■ DATASET EXTRACT
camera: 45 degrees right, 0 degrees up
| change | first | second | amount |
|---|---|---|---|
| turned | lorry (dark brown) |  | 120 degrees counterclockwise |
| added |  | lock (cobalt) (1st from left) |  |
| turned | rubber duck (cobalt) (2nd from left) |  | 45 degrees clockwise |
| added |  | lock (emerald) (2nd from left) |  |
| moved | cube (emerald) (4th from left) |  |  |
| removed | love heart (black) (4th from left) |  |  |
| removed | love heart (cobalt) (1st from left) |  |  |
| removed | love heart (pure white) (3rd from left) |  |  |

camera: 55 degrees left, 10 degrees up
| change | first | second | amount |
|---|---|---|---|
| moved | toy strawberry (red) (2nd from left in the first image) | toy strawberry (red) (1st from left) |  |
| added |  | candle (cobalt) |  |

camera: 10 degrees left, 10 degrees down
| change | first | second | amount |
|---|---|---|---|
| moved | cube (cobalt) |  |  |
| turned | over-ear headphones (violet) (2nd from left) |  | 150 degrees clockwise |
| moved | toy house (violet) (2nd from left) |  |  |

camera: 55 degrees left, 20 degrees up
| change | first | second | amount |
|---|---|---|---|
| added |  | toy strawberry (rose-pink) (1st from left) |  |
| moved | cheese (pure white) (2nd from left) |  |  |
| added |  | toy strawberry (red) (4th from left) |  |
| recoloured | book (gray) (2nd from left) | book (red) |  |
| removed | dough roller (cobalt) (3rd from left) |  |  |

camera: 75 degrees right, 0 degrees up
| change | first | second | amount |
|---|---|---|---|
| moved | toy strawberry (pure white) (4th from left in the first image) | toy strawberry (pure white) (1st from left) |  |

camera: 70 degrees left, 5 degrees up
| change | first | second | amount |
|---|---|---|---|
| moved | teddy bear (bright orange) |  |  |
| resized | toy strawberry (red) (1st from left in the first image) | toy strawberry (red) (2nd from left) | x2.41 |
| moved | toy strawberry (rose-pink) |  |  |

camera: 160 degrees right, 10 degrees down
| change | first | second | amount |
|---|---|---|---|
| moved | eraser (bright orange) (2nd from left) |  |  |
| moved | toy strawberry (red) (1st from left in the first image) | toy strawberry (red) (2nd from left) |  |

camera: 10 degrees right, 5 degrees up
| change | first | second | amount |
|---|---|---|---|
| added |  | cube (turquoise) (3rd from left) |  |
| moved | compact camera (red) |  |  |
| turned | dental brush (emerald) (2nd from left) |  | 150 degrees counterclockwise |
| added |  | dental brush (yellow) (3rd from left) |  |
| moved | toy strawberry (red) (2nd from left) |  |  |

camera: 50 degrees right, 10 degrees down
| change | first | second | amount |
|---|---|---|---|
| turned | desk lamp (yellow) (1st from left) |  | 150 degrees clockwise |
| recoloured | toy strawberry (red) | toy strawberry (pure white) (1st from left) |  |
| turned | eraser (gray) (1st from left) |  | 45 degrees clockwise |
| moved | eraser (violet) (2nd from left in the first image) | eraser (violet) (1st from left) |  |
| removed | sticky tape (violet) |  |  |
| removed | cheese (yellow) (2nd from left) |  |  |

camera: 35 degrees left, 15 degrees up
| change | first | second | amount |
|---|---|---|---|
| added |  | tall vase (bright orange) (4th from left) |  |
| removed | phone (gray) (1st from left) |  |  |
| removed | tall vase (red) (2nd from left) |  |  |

■ WHAT YOU HAVE TO DO
The full listing needs to be output again, exactly as it reads.

■ WRITTEN ANSWER
camera: 45 degrees right, 0 degrees up
| change | first | second | amount |
|---|---|---|---|
| turned | lorry (dark brown) |  | 120 degrees counterclockwise |
| added |  | lock (cobalt) (1st from left) |  |
| turned | rubber duck (cobalt) (2nd from left) |  | 45 degrees clockwise |
| added |  | lock (emerald) (2nd from left) |  |
| moved | cube (emerald) (4th from left) |  |  |
| removed | love heart (black) (4th from left) |  |  |
| removed | love heart (cobalt) (1st from left) |  |  |
| removed | love heart (pure white) (3rd from left) |  |  |

camera: 55 degrees left, 10 degrees up
| change | first | second | amount |
|---|---|---|---|
| moved | toy strawberry (red) (2nd from left in the first image) | toy strawberry (red) (1st from left) |  |
| added |  | candle (cobalt) |  |

camera: 10 degrees left, 10 degrees down
| change | first | second | amount |
|---|---|---|---|
| moved | cube (cobalt) |  |  |
| turned | over-ear headphones (violet) (2nd from left) |  | 150 degrees clockwise |
| moved | toy house (violet) (2nd from left) |  |  |

camera: 55 degrees left, 20 degrees up
| change | first | second | amount |
|---|---|---|---|
| added |  | toy strawberry (rose-pink) (1st from left) |  |
| moved | cheese (pure white) (2nd from left) |  |  |
| added |  | toy strawberry (red) (4th from left) |  |
| recoloured | book (gray) (2nd from left) | book (red) |  |
| removed | dough roller (cobalt) (3rd from left) |  |  |

camera: 75 degrees right, 0 degrees up
| change | first | second | amount |
|---|---|---|---|
| moved | toy strawberry (pure white) (4th from left in the first image) | toy strawberry (pure white) (1st from left) |  |

camera: 70 degrees left, 5 degrees up
| change | first | second | amount |
|---|---|---|---|
| moved | teddy bear (bright orange) |  |  |
| resized | toy strawberry (red) (1st from left in the first image) | toy strawberry (red) (2nd from left) | x2.41 |
| moved | toy strawberry (rose-pink) |  |  |

camera: 160 degrees right, 10 degrees down
| change | first | second | amount |
|---|---|---|---|
| moved | eraser (bright orange) (2nd from left) |  |  |
| moved | toy strawberry (red) (1st from left in the first image) | toy strawberry (red) (2nd from left) |  |

camera: 10 degrees right, 5 degrees up
| change | first | second | amount |
|---|---|---|---|
| added |  | cube (turquoise) (3rd from left) |  |
| moved | compact camera (red) |  |  |
| turned | dental brush (emerald) (2nd from left) |  | 150 degrees counterclockwise |
| added |  | dental brush (yellow) (3rd from left) |  |
| moved | toy strawberry (red) (2nd from left) |  |  |

camera: 50 degrees right, 10 degrees down
| change | first | second | amount |
|---|---|---|---|
| turned | desk lamp (yellow) (1st from left) |  | 150 degrees clockwise |
| recoloured | toy strawberry (red) | toy strawberry (pure white) (1st from left) |  |
| turned | eraser (gray) (1st from left) |  | 45 degrees clockwise |
| moved | eraser (violet) (2nd from left in the first image) | eraser (violet) (1st from left) |  |
| removed | sticky tape (violet) |  |  |
| removed | cheese (yellow) (2nd from left) |  |  |

camera: 35 degrees left, 15 degrees up
| change | first | second | amount |
|---|---|---|---|
| added |  | tall vase (bright orange) (4th from left) |  |
| removed | phone (gray) (1st from left) |  |  |
| removed | tall vase (red) (2nd from left) |  |  |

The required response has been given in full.